All that is wanted is an exact copy of the lines below, starting at the one that contains "(780, 461) = (407, 286): pink" and running to the end.

───── The input

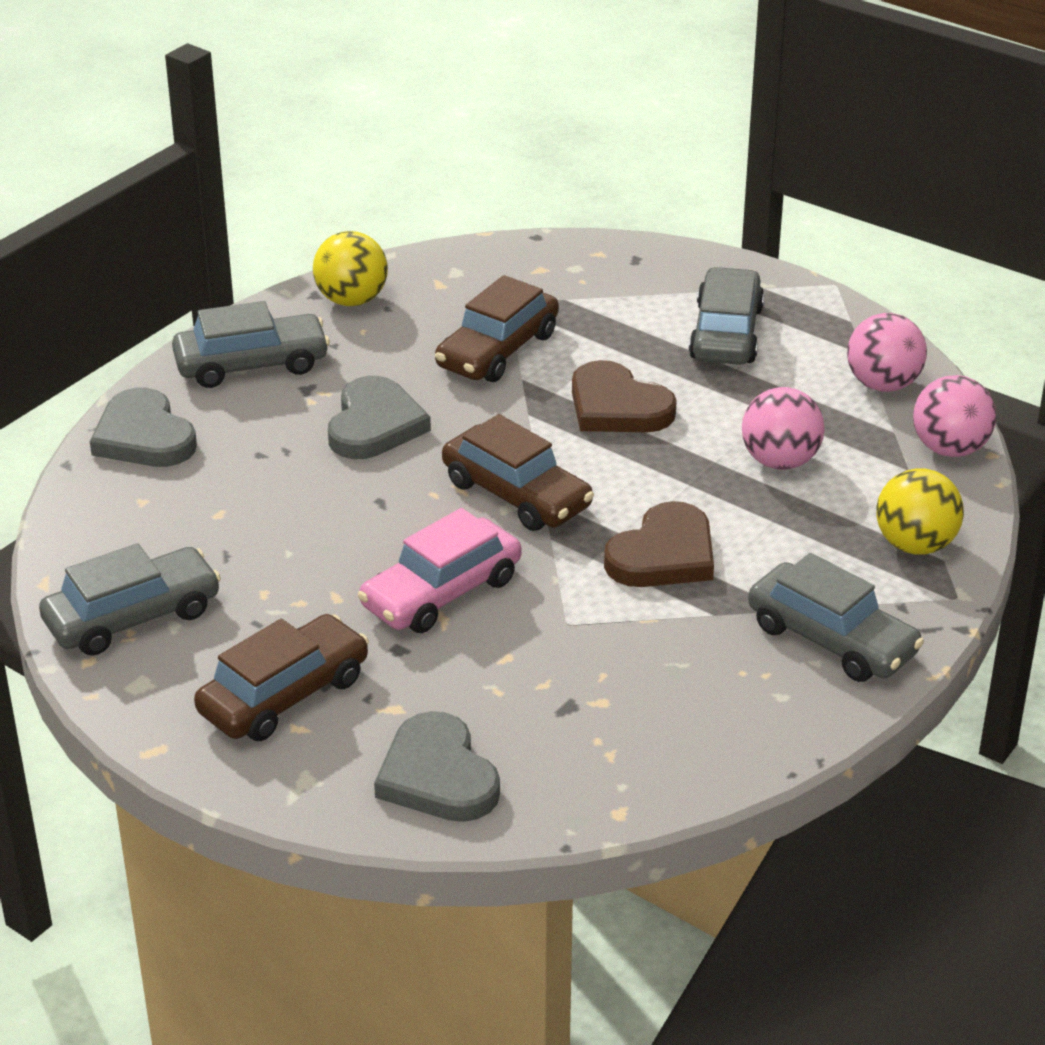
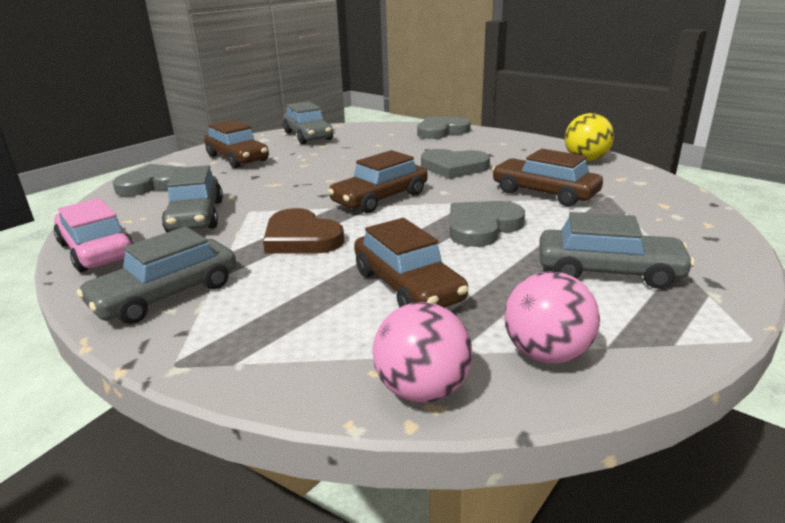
camera: 95 degrees right, 10 degrees down
(251, 364) = (508, 144): grey car -> grey car (196, 216)
(441, 592) = (294, 183): pink car -> pink car (97, 250)
(617, 406) = (482, 227): brown heart -> grey heart
(780, 461) = (407, 286): pink ball -> brown car
(915, 545) = (263, 347): yellow ball -> none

──────────

_Task output_.
(780, 461) = (407, 286): pink ball -> brown car
(915, 545) = (263, 347): yellow ball -> none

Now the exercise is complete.